Begin GIVEN RECORDS

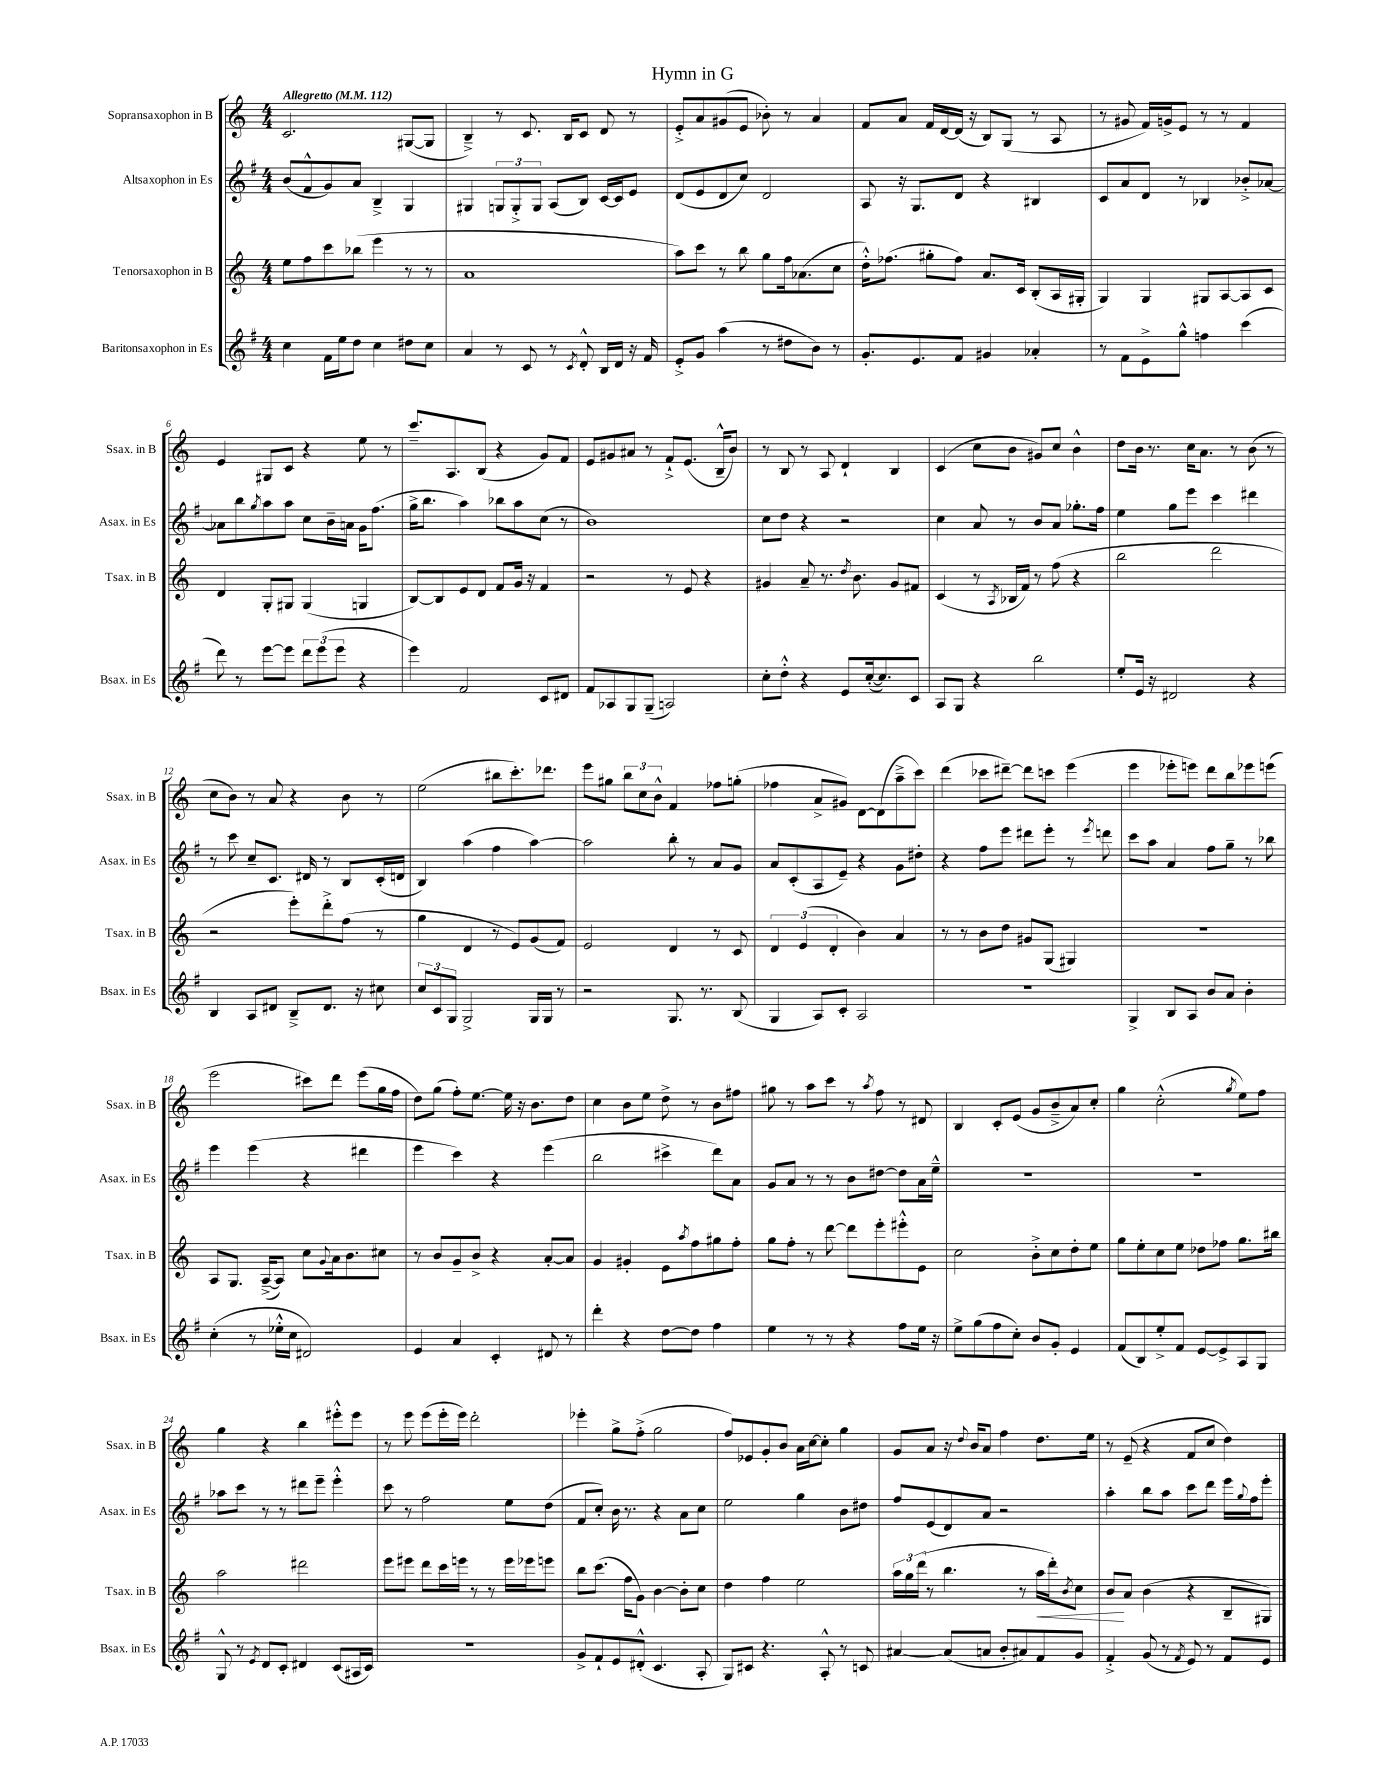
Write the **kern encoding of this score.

**kern	**kern	**kern	**kern
*staff4	*staff3	*staff2	*staff1
*clefG2	*clefG2	*clefG2	*clefG2
*k[f#]	*k[]	*k[f#]	*k[]
*M4/4	*M4/4	*M4/4	*M4/4
*MM112	*MM112	*MM112	*MM112
4cc\	8ee\L	(8b/L	2.c/
.	8ff\	8f#^^/	.
16f#\LL	8ccc\	8g/)	.
16ee\J	.	.	.
8dd\J	(8bb-\J	8a/J	.
4cc\	4eee\	4B~^/	.
8dd#\L	8r	4G/	([8G#/L
8cc\J	8r	.	8G#/]J
=	=	=	=
4a/	1a	4G#/	4B~^/)
8r	.	12G/L	8r
.	.	12G'^/	.
8c/	.	.	8.c/
.	.	12G/J	.
8r	.	(8A/L	.
.	.	.	16B/LK
8qc/	.	.	.
8d'^^/	.	8B/J)	8c/J
16B/LL	.	[16c/LL	8d/
16d/JJ	.	16c/]J	.
16r	.	8e/J	8r
16f#/	.	.	.
=	=	=	=
8e'^/L	8aa\L)	(8d/L	8e'^/L
8g/J	8ccc\J	8e/	8a/
(4aa\	8r	8d/	(8g#/
.	8bb\	8cc/J)	8e/J
8r	8gg\L	2d/	8b-'\)
8dd#\L	16ff\k	.	8r
.	(8.a-\	.	.
8b\J)	.	.	4a/
8r	8cc\J	.	.
=	=	=	=
8.g'/L	16dd'^^\LK)	8A/	8f/L
.	(8.ff-\J	.	.
.	.	16r	8a/J
8.e/	.	8.G/L	.
.	8gg#'\L	.	16f/LL
.	.	.	[16d/
8f#/J	8ff-\J)	8d/J	(16d/]JJ
.	.	.	16r
4g#/	8.a/L	4r	8B/L)
.	.	.	(8G/J
.	16c/Jk	.	.
4a-'/	(8B'/L	4B#/	8r
.	16A/L	.	8A/
.	16G#'/JJ	.	.
=	=	=	=
8r	4G/)	8c/L	8r
8f#\L	.	8a/	8g#/
8e^\	4G/	8d/J	16f/LL)
.	.	.	16g^/J
8gg^^\J	.	8r	8e/J
4ff\	8G#/L	4B-/	8r
.	[8A/	.	8r
(4ccc\	8A/]	8b-'^/L	4f/
.	8c/J	[8a-/J	.
=	=	=	=
8ddd\)	4d/	8a-\]L	4e/
8r	.	8bb\	.
.	.	8qgg/	.
[8eee\L	8G'/L	8aa\	8G#/L
8eee\]J	8G#/J	8aa\J	8c/J
12ddd\L	(4G#/	8cc\L	4r
(12eee\	.	.	.
.	.	16b~\L	.
12eee\J	.	.	.
.	.	16a\JJ	.
4r	4G/	16g\LK	8ee\
.	.	(8.ff#\J	.
.	.	.	8r
=	=	=	=
4eee\)	[8B/L)	16gg^\LK	8.ccc~/L
.	.	8.bb\J	.
.	8B/]	.	.
.	.	.	8.A/
2f#/	8e/	4aa\)	.
.	8d/J	.	(8B/J
.	8f/L	8bb-\L	4r
.	16g/Jk	8aa\	.
.	16r	.	.
8c/L	4f/	(8cc\J	8g/L)
8d#/J	.	8r	8f/J
=	=	=	=
8f#/L	2r	1b)	8e/L
8A-/	.	.	8g#/
8G/	.	.	8a#/J
(8G~/J	.	.	8r
2A/)	8r	.	8f`^/L
.	8e/	.	(8.e/J
.	4r	.	.
.	.	.	16B~^^/LK
.	.	.	8b/J)
=	=	=	=
8cc'\L	4g#/	8cc\L	8r
8dd'^^\J	.	8dd\J	8B/
4r	8a~/	4r	8r
.	8.r	.	8A/
8e/L	.	2r	4d`/
.	8qdd/	.	.
.	8.b\	.	.
([16cc'/k	.	.	.
8.cc/])	.	.	.
.	8g#/L	.	4B/
8c/J	8f#/J	.	.
=	=	=	=
8A/L	(4c/	4cc\	(4c/
8G/J	.	.	.
4r	8r	8a/	8cc\L
.	8qA/	.	.
.	16B-/LL	8r	8b\J
.	16f/JJ)	.	.
2bb\	8r	8b/L	8g#/L)
.	(8ff\	8a/J	8cc/J
.	4r	8.gg-'\L	4b^^\
.	.	16ff#\Jk	.
=	=	=	=
8ee'/L	2bb\	4ee\	8dd\L
16e/Jk	.	.	16b\Jk
16r	.	.	8.r
2d#/	.	8gg\L	.
.	.	8eee\J	16cc\LK
.	.	.	8.a\J
.	2ddd\	4ccc\	.
.	.	.	8r
4r	.	4ddd#\	(8b\
.	.	.	8r
=	=	=	=
4B/	2r	8r	8cc\L
.	.	8ccc\	8b\J)
8A/L	.	8cc~/L	8r
8d#/J	.	8.c/J	8a/
8B~^/L	8eee'\L)	.	4r
.	.	16d#/	.
8.d#/J	8ddd'^\	8r	.
.	(8ff\J	8B/L	8b\
16r	.	.	.
8cc#\	8r	(16c'/L	8r
.	.	16d/JJ	.
=	=	=	=
12cc/L	4gg\	4B/)	(2ee\
12c/	.	.	.
12G/J	.	.	.
2G^/	4d/	(4aa\	.
.	8r	4ff#\	8bb#\L
.	8e/L)	.	8.ccc'\)
16G/LL	(8g/	[4aa\)	.
16G/JJ	.	.	8.ddd-\J
8r	8f/J)	.	.
=	=	=	=
2r	2e/	2aa\]	8eee\L
.	.	.	8gg#\J
.	.	.	12bb\L
.	.	.	12cc\
.	.	.	12b^^\J
8.G/	4d/	8bb'\	4f/
.	.	8r	.
8.r	.	.	.
.	8r	8a/L	8ff-\L
(8B/	8c/	8g/J	(8gg'\J
=	=	=	=
4G/	6d/	8a/L	4ff-\
.	.	(8c'/	.
.	(6e/	.	.
8A/L)	.	8A/	8a^/L
.	6d'/	.	.
8c'/J	.	8e~/J)	8g#/J)
2A/	4b\)	4r	[8d\L
.	.	.	(8d\]
.	4a/	8g\L	8aa~^\
.	.	8dd#'\J	8ccc\J)
=	=	=	=
1r	8r	4r	(4ddd\
.	8r	.	.
.	8b\L	8ff#\L	8ccc-\L
.	8dd\J	8eee\J	[8ddd#~\J)
.	8g#/L	8ddd#\L	8ddd#\]L
.	(8G/J	8eee'\J	8ccc\J
.	4G#/)	8r	(4eee\
.	.	8qeee/	.
.	.	8ddd\	.
=	=	=	=
4G^/	1r	8ccc\L	4eee\
.	.	8aa\J	.
8B/L	.	4a/	8eee-'\L
8A/J	.	.	8eee\J)
8b/L	.	8ff#\L	8ddd\L
8a/J	.	8gg~\J	8bb\
4b'\	.	8r	8eee-\
.	.	8bb-\	(8eee\J
=	=	=	=
(4cc'\	8A/L	4eee\	2eee\
.	8.G/J	.	.
8r	.	(4eee\	.
.	([16A~^/LK	.	.
16ee-'^^\LL	8A/]J)	.	.
16cc\JJ	.	.	.
2d#/)	8cc\L	4r	8ccc#\L)
.	8qqg/	.	.
.	16a\k	.	8ddd\J
.	8.b\	.	.
.	.	4ddd#\	(8eee\L
.	8cc#\J	.	16gg\L
.	.	.	16ff\JJ
=	=	=	=
4e/	8r	4eee\	8dd\L)
.	8b/L	.	(8gg\J
4a/	8g~/	4ccc\)	8ff'\L)
.	8b^/J	.	[8.ee\J
4c'/	4r	4r	.
.	.	.	16ee\]
.	.	.	16r
.	.	.	8.b\L
8d#/	[8a'/L	(4eee\	.
8r	8a/]J	.	8dd\J
=	=	=	=
4ddd'\	4g/	2bb\	4cc\
4r	4g#'/	.	8b\L
.	.	.	8ee\J
[8dd\L	8e\L	4ccc#^\	8dd^\
.	8qaa/	.	.
8dd\]J	8ff\	.	8r
4ff#\	8gg#\	8ddd\L)	8b\L
.	8ff'\J	8a\J	8ff#\J
=	=	=	=
4ee\	8gg\L	8g/L	8gg#\
.	8ff'\J	8a/J	8r
8r	8r	8r	8aa\L
8r	[8ddd\	8r	8ccc\J
4r	8ddd\]L	8b\L	8r
.	.	.	8qaa/
.	8eee'\	[8dd#\J	8ff\
8ff#\L	8eee#'^^\	8dd#\]L	8r
16ee\Jk	8e\J	16a\L	8d#/
16r	.	16ee~^^\JJ	.
=	=	=	=
8ee^\L	2cc\	1r	4B/
(8gg\	.	.	.
8ff#\	.	.	8c'/L
8cc'\J)	.	.	(8e/J
8b/L	8b'^\L	.	8g/L
8g'/J	8cc\	.	8b~^/
4e/	8dd'\	.	8a/)
.	8ee\J	.	8cc'/J
=	=	=	=
(8f#/L	8gg\L	1r	4gg\
8B/)	8ee'\	.	.
8ee'^/	8cc\	.	(2cc'^^\
8f#/J	8ee\J	.	.
[8e/L	8dd-\L	.	.
8e^/]	8ff-\J	.	.
.	.	.	8qgg/
8A/	8.gg\L	.	8ee\L)
8G/J	.	.	8ff\J
.	16bb#\Jk	.	.
=	=	=	=
8G^^/	2aa\	8aa-\L	4gg\
8r	.	8ccc\J	.
8qe/	.	.	.
8d/L	.	8r	4r
8c'/J	.	8r	.
4d#/	2ddd#\	8ddd#\L	4bb\
.	.	8eee~\J	.
(8c/L	.	4eee'^^\	8eee#'^^\L
16A#/L	.	.	8eee#\J
16c/JJ)	.	.	.
=	=	=	=
1r	8eee\L	8ccc\	8r
.	8eee#\J	8r	8eee\
.	8ddd\L	2ff#\	(8eee\L
.	16ccc\L	.	16eee'\L
.	16eee\JJ	.	16eee\JJ)
.	8r	.	2ddd'\
.	8r	.	.
.	16eee\LL	8ee\L	.
.	16eee-\J	.	.
.	8eee\J	(8dd\J	.
=	=	=	=
8g^/L	8bb\L	8f#/L	4eee-'\
8f#`/	(8.ccc\J	8cc'/J)	.
8e/	.	16b\	8gg^\L
.	16ff\LK	8.r	.
(8d#'^^/J	8g\J)	.	(8ff'^\J
4.c/	[4b\	4r	2gg\
.	8b'\]L	8a\L	.
8A'/	8cc\J	8cc\J	.
=	=	=	=
8G/L)	4dd\	2ee\	8ff/L)
8c#/J	.	.	8e-/
4.r	4ff\	.	8g'/
.	.	.	8b/J
.	2ee\	4gg\	16a\LL
.	.	.	[16cc\J
8A'^^/	.	.	8cc'\]J
8r	.	8b\L	4gg\
8c/	.	8dd#\J	.
=	=	=	=
[4a#/	24aa\LL	8ff#/L	8g/L
.	24gg\	.	.
.	(24ddd\JJ	.	.
.	8r	(8e/	8a/J
(8a#/]L	4.bb\	8d/)	16r
.	.	.	8qqdd/
.	.	.	16b/LK
8a/J	.	8a/J	8a/J
8b'/L	.	2r	4ff\
8a#/)	8r	.	.
8f#/	16aa\LL	.	8.dd\L
.	16ddd'\J)	.	.
.	8qb/	.	.
8g/J	8cc\J	.	.
.	.	.	16ee\Jk
=	=	=	=
4f#'^/	8b/L	4aa'\	8r
.	8a/J	.	(8e~/
(8g/	(4b\	8bb\L	4r
8r	.	8aa\J	.
8qf#/	.	.	.
8e/)	4r	8ccc\L	8f/L
8r	.	8ddd\J	8cc/J
8f#/L	8B~/L	16eee\LL	4dd\)
.	.	8qqgg/	.
.	.	16ff#\J	.
8e/J	8G#/J)	8eee'\J	.
==	==	==	==
*-	*-	*-	*-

End GIVEN RECORDS

OBJECTIVE =
Pull out every line in the listing above that contains the string "kern". Uppercase and lowercase count as different letters.

WORKED ANSWER =
Write the **kern encoding of this score.
**kern	**kern	**kern	**kern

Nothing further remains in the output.